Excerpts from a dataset
·····
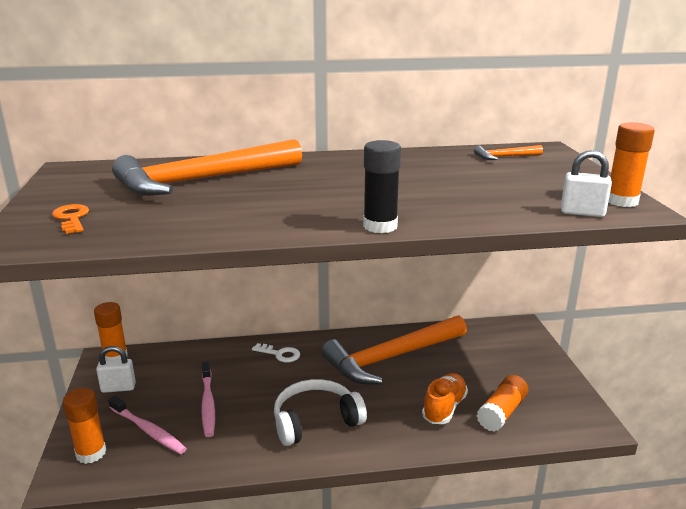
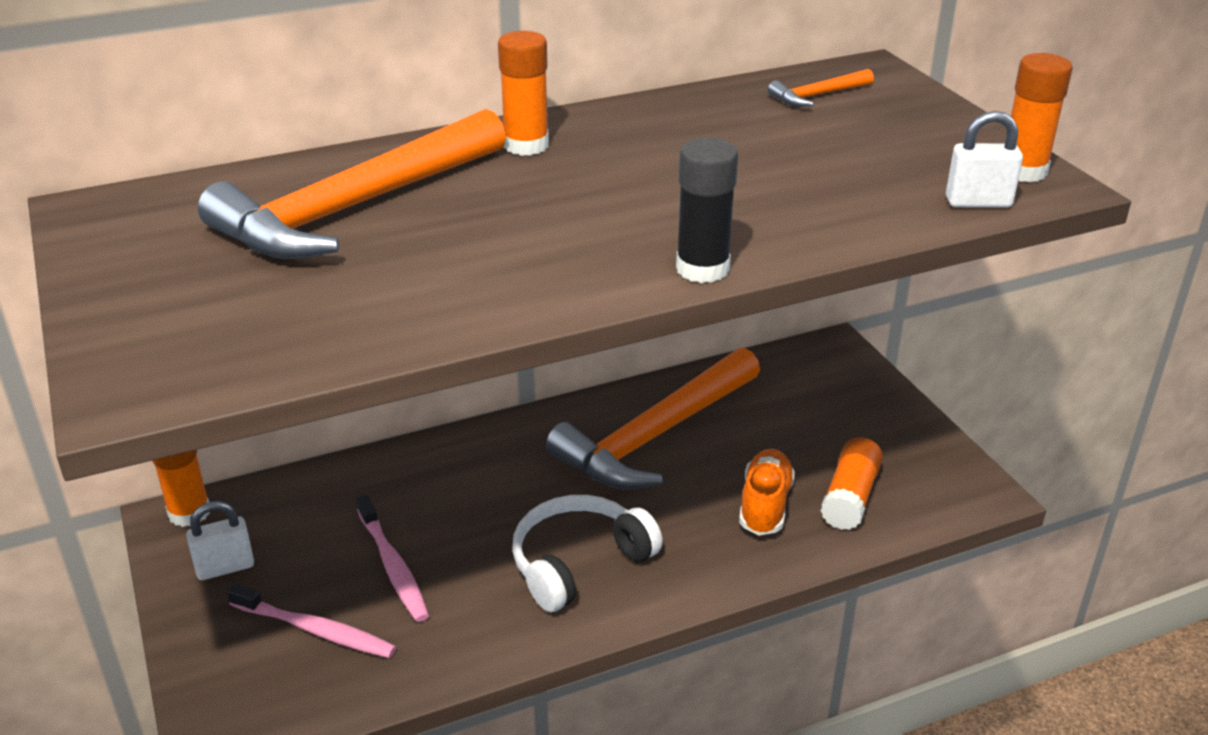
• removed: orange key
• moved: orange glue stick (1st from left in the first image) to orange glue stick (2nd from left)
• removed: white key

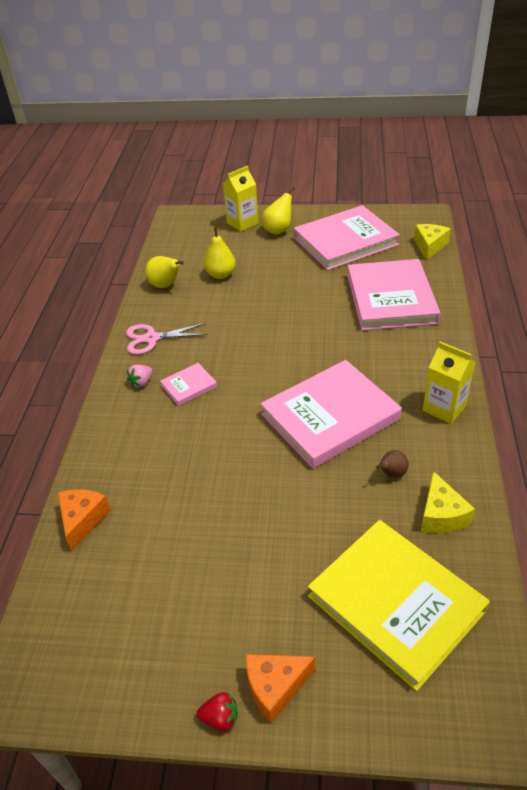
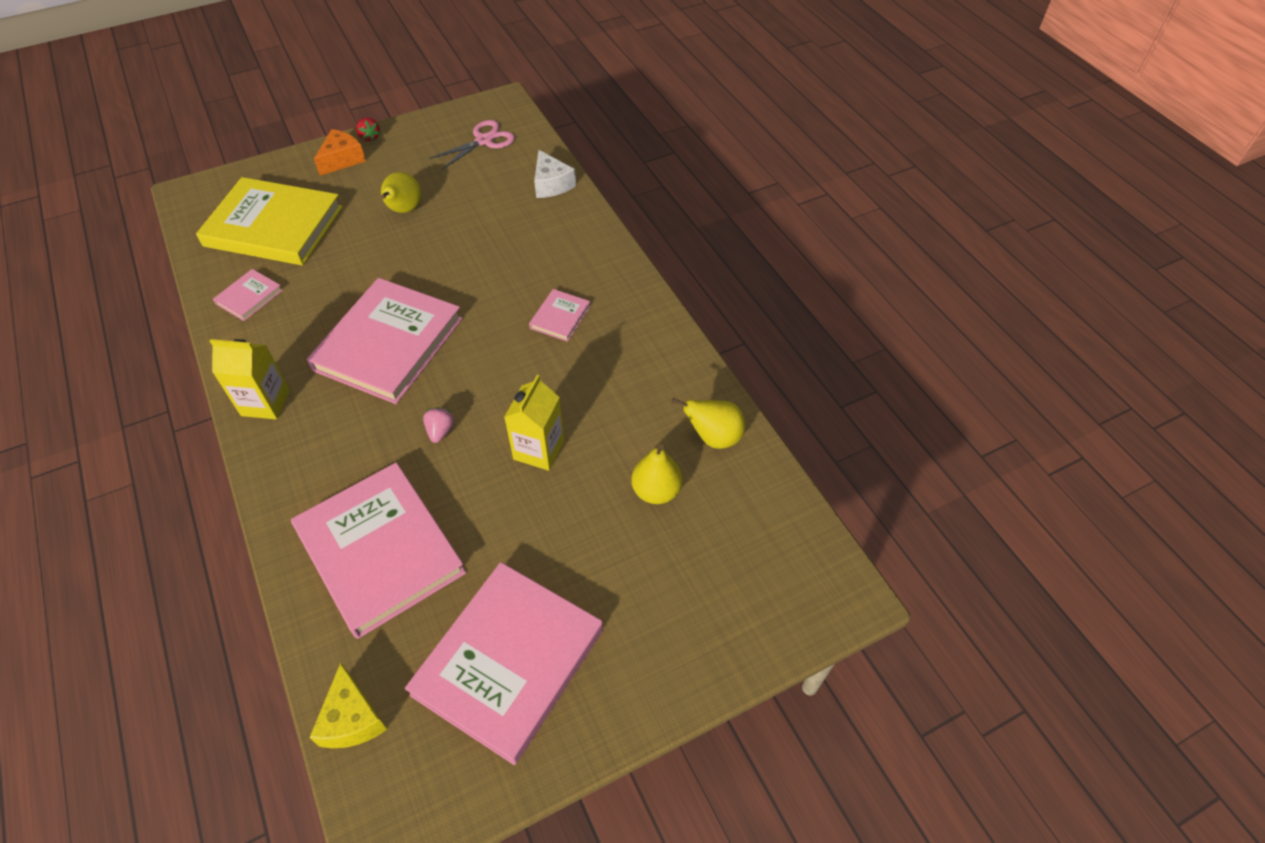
• recoloured: orange cheese (1st from left) to white cheese
• moved: pink scissors
• moved: pink strawberry
• turned: red strawberry 90 degrees counterclockwise
• moved: yellow carton (1st from left in the first image) to yellow carton (2nd from left)
• moved: yellow pear (3rd from left in the first image) to yellow pear (1st from left)
• removed: brown pear
• replaced: yellow cheese (2nd from left) to pink book (1st from left)

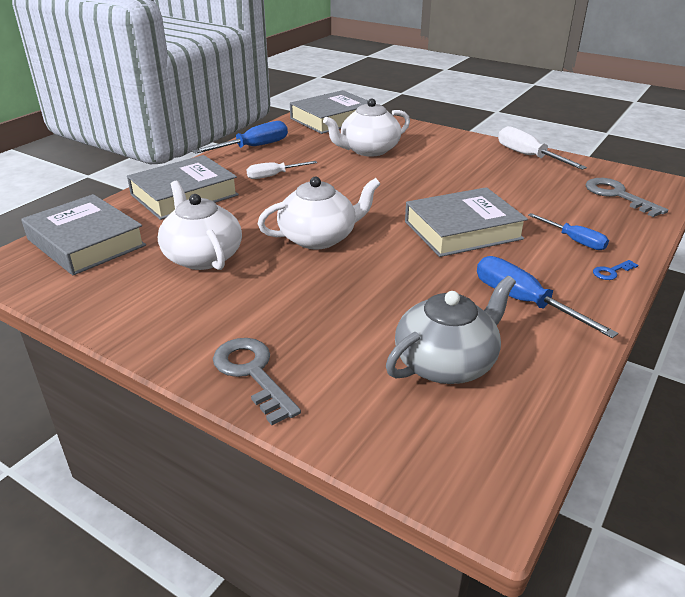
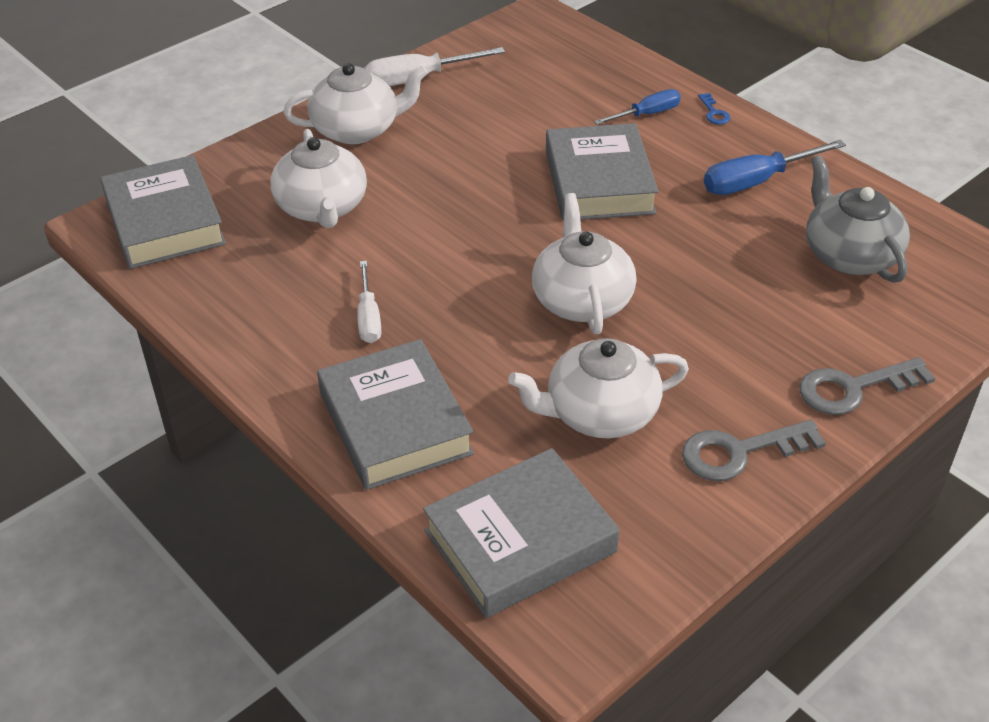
• removed: blue screwdriver (1st from left)
• moved: grey key (2nd from left in the first image) to grey key (1st from left)
• added: white teapot (2nd from left)

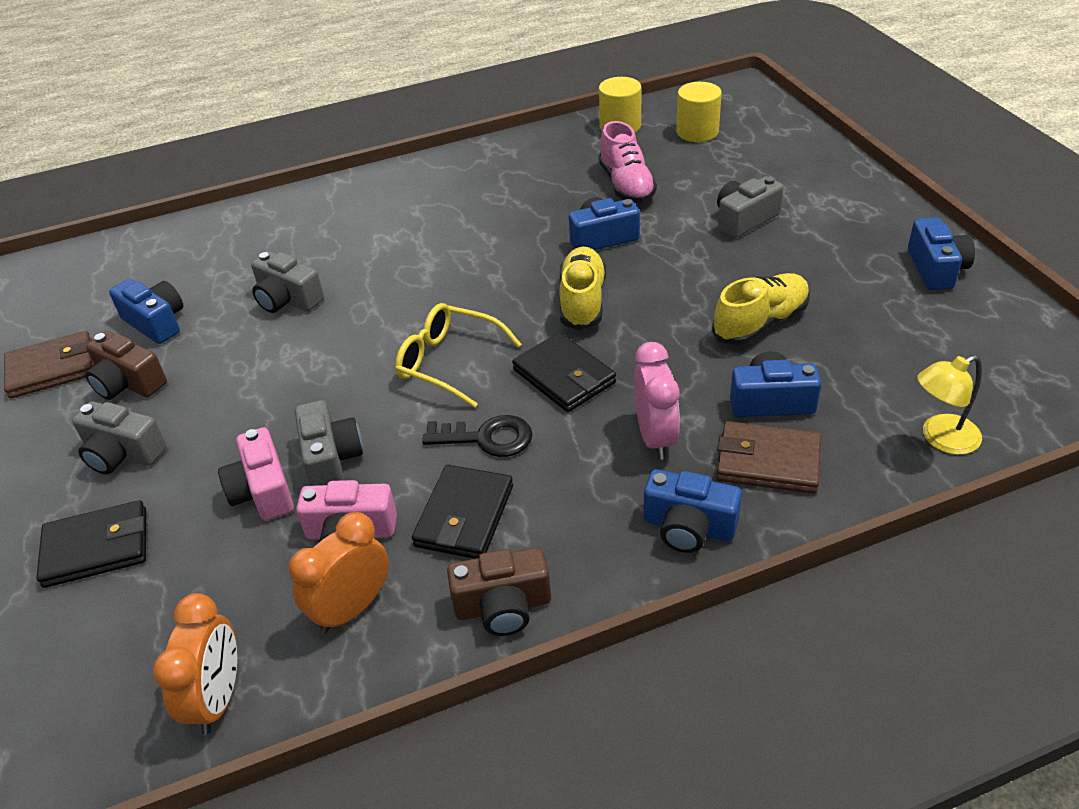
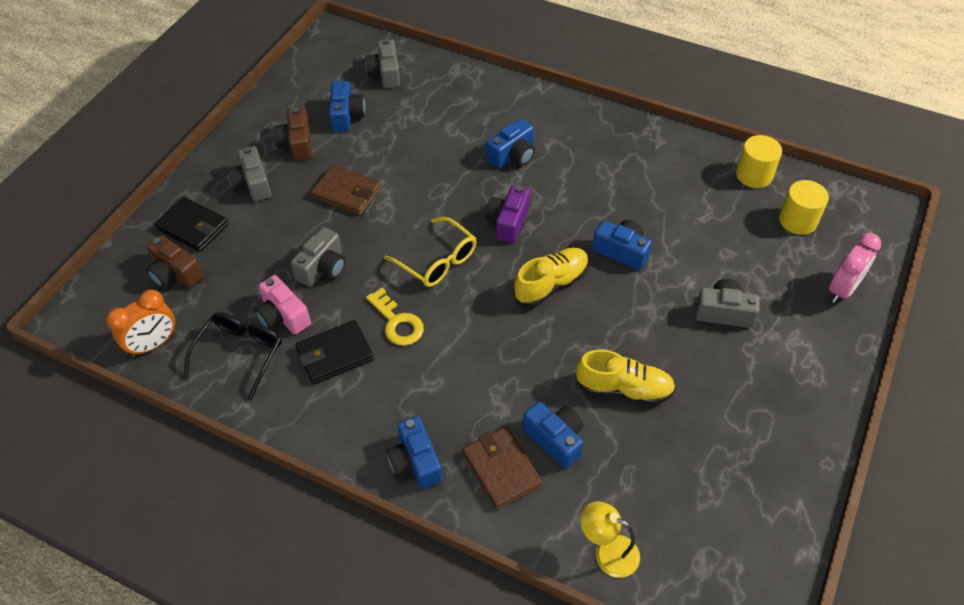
• moved: brown wallet (1st from left)
• removed: pink camera (1st from left)
• moved: grey camera (2nd from left in the first image) to grey camera (3rd from left)
• replaced: orange clock (2nd from left) to black glasses
• turned: yellow glasses 150 degrees clockwise
• recoloured: black key to yellow key
• moved: brown camera (2nd from left in the first image) to brown camera (1st from left)
• removed: black wallet (3rd from left)
• removed: pink shoe
• moved: pink clock
• moved: blue camera (5th from left in the first image) to blue camera (3rd from left)
• added: purple camera

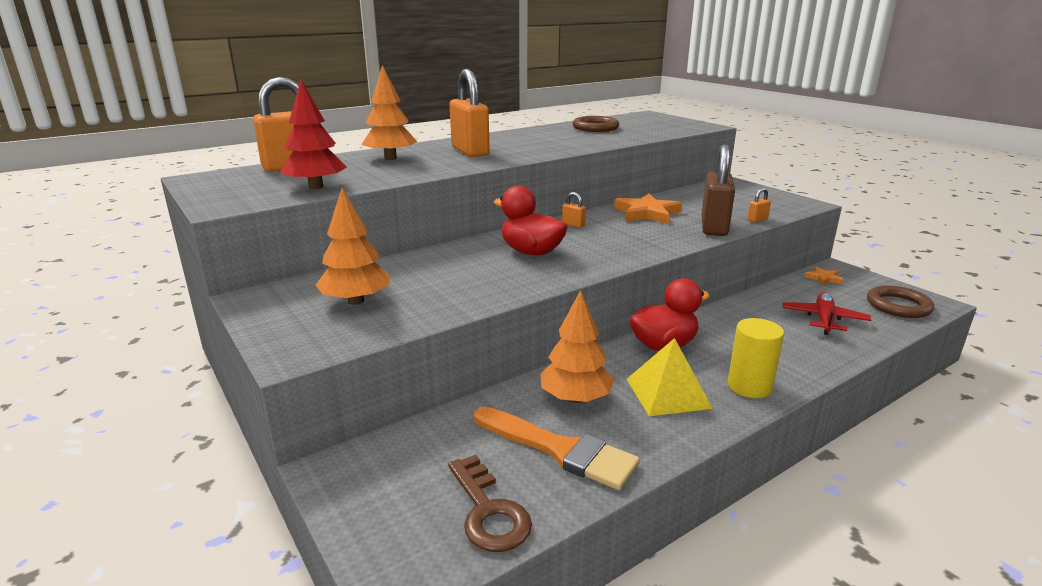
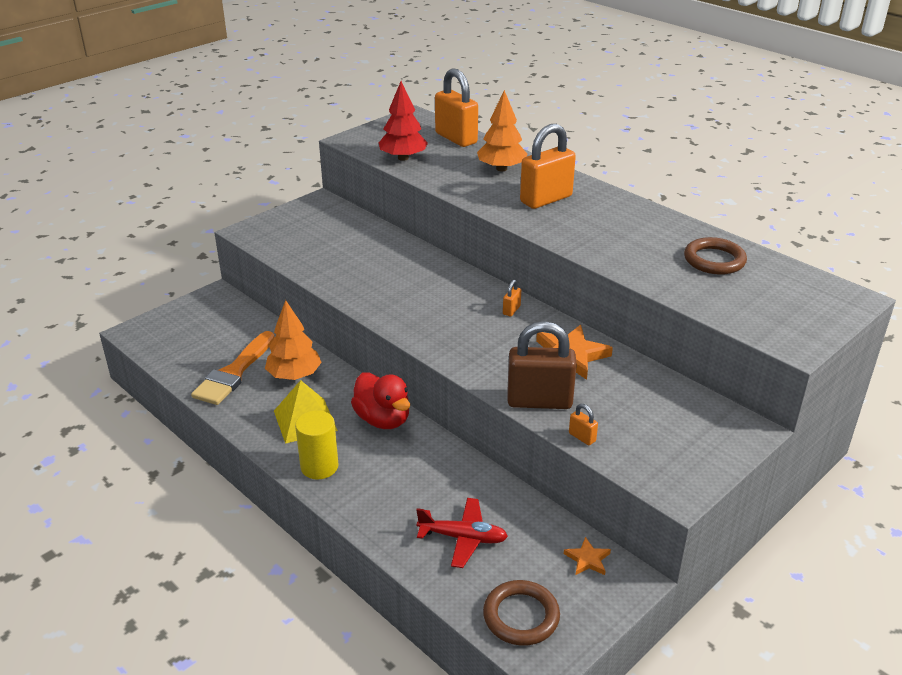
• removed: orange tree (1st from left)
• removed: brown key
• removed: red duck (1st from left)

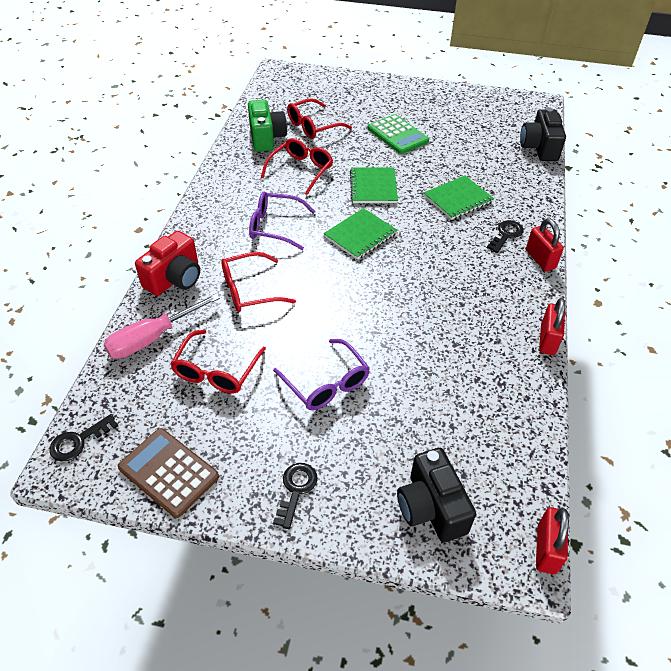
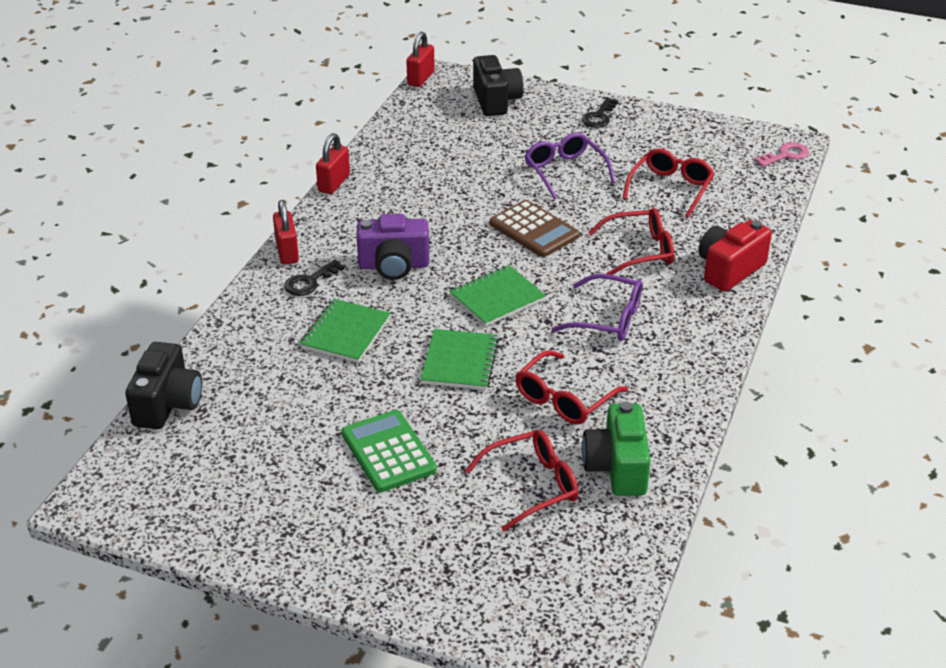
• recoloured: black key (1st from left) to pink key
• removed: pink screwdriver
• moved: brown calculator
• turned: green notebook (3rd from left in the first image) 45 degrees counterclockwise
• added: purple camera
·····
■ **Exercise prompt**:
Check every line of the records, and copy the ones that hold the word "turned".

■ **Answer**:
• turned: red strawberry 90 degrees counterclockwise
• turned: yellow glasses 150 degrees clockwise
• turned: green notebook (3rd from left in the first image) 45 degrees counterclockwise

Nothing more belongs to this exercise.